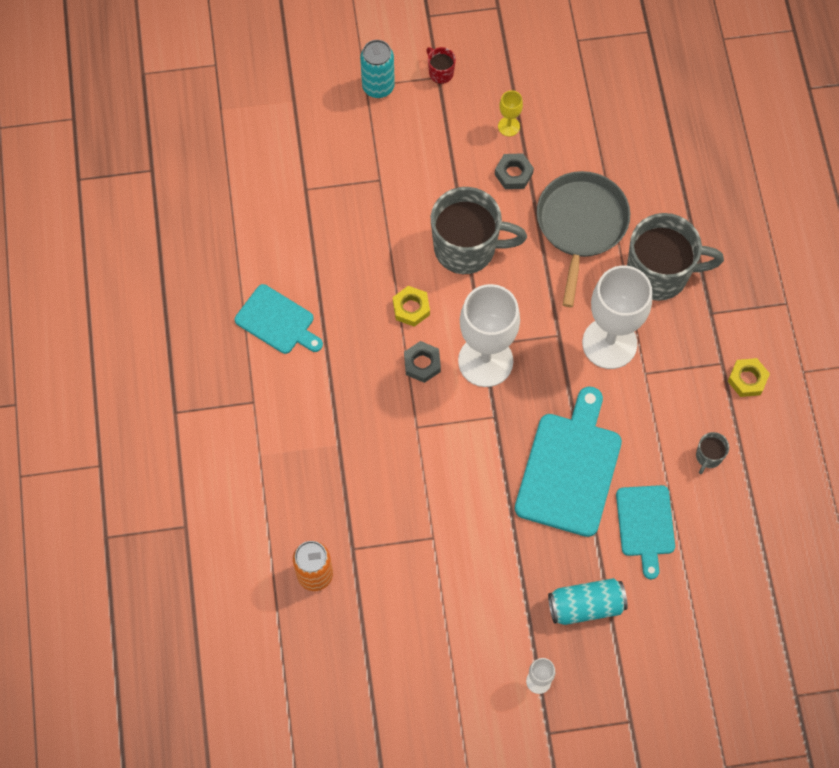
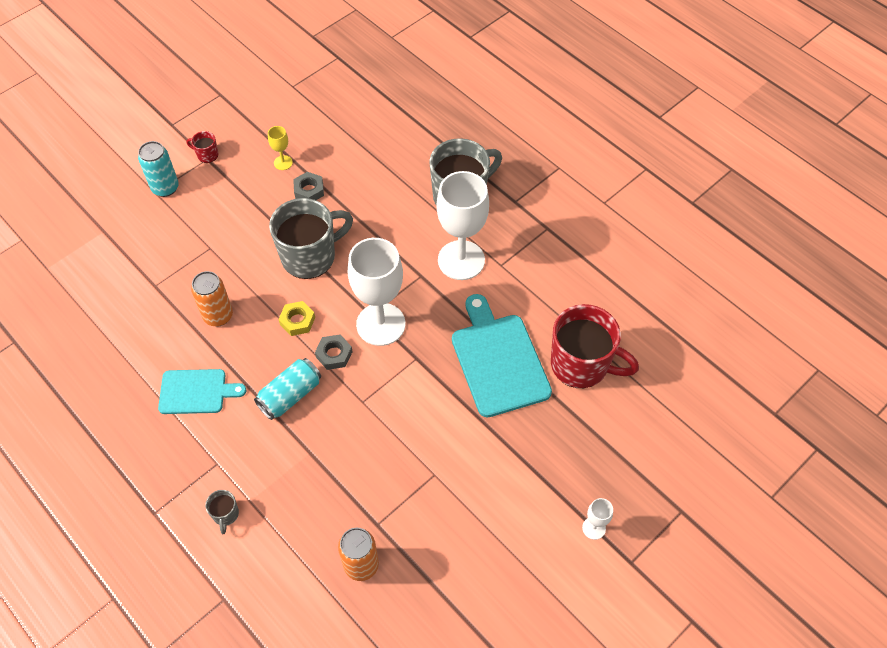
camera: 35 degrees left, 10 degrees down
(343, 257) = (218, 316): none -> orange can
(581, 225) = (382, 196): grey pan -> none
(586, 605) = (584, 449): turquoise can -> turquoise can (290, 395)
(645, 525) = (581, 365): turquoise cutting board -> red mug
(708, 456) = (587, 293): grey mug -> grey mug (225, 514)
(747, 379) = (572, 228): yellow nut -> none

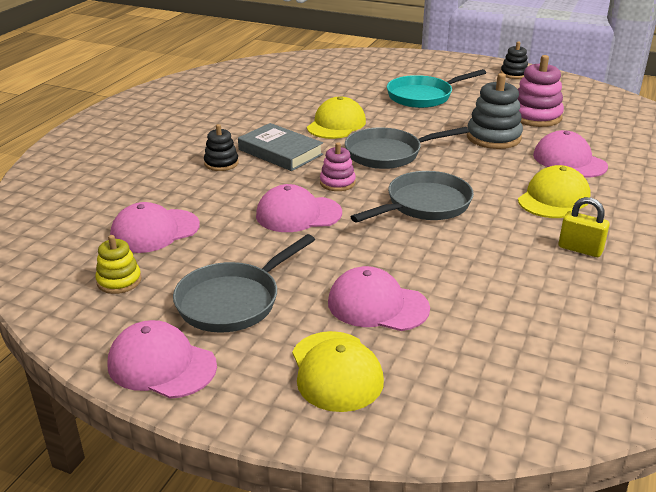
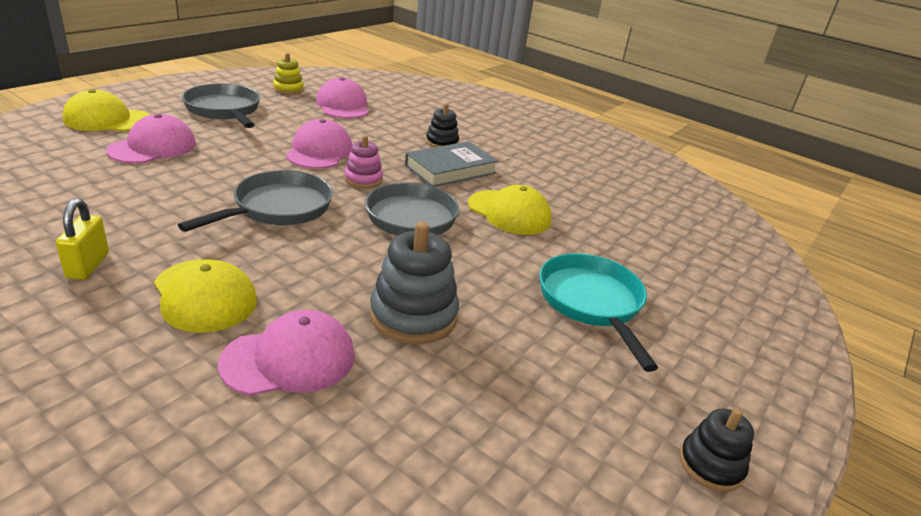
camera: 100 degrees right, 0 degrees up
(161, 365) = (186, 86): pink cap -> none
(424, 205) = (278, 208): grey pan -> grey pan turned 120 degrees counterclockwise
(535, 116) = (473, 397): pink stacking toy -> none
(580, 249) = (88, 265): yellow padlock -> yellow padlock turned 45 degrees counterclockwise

....................

Exact repeat, pictures omitted: give every line from the top of the records down to and including the line with "(708, 456) = (587, 293): grey".

RESPONSE:
camera: 35 degrees left, 10 degrees down
(343, 257) = (218, 316): none -> orange can
(581, 225) = (382, 196): grey pan -> none
(586, 605) = (584, 449): turquoise can -> turquoise can (290, 395)
(645, 525) = (581, 365): turquoise cutting board -> red mug
(708, 456) = (587, 293): grey mug -> grey mug (225, 514)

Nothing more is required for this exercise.